● GIVEN DATA:
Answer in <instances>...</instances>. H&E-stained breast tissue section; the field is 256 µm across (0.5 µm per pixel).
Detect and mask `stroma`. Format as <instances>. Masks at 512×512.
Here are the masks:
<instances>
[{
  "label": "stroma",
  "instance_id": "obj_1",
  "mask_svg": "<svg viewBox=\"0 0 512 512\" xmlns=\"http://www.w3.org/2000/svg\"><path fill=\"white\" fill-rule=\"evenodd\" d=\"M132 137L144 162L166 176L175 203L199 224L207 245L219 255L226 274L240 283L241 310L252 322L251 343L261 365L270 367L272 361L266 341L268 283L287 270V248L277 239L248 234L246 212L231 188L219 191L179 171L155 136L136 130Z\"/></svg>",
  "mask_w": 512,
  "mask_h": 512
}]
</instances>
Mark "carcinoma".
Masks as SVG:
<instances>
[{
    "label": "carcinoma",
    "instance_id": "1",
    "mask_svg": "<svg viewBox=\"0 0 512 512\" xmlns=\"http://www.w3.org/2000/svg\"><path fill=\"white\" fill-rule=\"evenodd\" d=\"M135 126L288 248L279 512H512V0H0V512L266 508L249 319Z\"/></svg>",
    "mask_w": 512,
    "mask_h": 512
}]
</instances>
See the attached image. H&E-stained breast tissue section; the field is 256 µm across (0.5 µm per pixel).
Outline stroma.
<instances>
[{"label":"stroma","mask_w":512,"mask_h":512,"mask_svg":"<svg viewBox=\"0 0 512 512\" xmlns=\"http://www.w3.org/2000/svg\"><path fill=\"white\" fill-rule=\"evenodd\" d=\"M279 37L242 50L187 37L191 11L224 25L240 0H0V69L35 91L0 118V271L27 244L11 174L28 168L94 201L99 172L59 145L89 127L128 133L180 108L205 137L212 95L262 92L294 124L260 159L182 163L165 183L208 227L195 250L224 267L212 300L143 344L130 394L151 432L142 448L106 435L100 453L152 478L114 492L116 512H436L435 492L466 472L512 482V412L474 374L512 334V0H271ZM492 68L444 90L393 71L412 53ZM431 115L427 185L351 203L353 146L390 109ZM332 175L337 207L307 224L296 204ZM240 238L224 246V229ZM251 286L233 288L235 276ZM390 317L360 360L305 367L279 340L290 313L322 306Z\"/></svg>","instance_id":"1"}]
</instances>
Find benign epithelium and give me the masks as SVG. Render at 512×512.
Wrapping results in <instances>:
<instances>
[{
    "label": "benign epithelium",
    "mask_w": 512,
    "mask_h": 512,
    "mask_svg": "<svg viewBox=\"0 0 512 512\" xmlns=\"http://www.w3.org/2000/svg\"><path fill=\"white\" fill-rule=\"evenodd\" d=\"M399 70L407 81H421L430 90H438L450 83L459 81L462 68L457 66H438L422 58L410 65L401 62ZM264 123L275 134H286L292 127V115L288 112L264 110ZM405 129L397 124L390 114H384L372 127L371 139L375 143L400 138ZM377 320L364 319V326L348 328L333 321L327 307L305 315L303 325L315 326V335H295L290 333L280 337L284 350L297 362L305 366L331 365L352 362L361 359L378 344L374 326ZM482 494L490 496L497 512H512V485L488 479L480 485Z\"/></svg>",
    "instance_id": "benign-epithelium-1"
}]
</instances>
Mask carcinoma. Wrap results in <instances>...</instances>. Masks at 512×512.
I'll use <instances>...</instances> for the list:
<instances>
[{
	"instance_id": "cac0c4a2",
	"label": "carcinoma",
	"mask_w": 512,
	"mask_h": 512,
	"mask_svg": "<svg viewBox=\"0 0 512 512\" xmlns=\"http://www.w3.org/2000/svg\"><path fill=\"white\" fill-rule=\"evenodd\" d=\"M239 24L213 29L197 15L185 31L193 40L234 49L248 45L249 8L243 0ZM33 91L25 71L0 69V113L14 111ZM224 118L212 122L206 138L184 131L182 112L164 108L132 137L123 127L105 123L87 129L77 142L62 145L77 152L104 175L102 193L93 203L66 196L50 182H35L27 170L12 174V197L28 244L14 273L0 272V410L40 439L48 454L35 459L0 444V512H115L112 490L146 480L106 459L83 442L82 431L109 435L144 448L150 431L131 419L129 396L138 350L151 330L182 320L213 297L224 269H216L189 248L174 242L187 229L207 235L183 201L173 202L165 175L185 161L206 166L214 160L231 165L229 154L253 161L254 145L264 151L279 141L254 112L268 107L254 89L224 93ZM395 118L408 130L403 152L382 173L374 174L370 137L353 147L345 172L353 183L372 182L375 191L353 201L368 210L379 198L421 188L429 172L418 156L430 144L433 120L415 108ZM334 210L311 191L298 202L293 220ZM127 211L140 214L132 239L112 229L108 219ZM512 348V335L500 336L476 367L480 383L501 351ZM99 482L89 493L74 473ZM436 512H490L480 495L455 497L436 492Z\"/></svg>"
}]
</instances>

● INSTRUCTIONS FOR THE TASK: For the listing above, identify each line bearing "tissue".

● RESULT OF THIS EXERCISE:
Answer in <instances>...</instances>. H&E-stained breast tissue section; the field is 256 µm across (0.5 µm per pixel).
See the attached image. H&E-stained breast tissue section; the field is 256 µm across (0.5 µm per pixel).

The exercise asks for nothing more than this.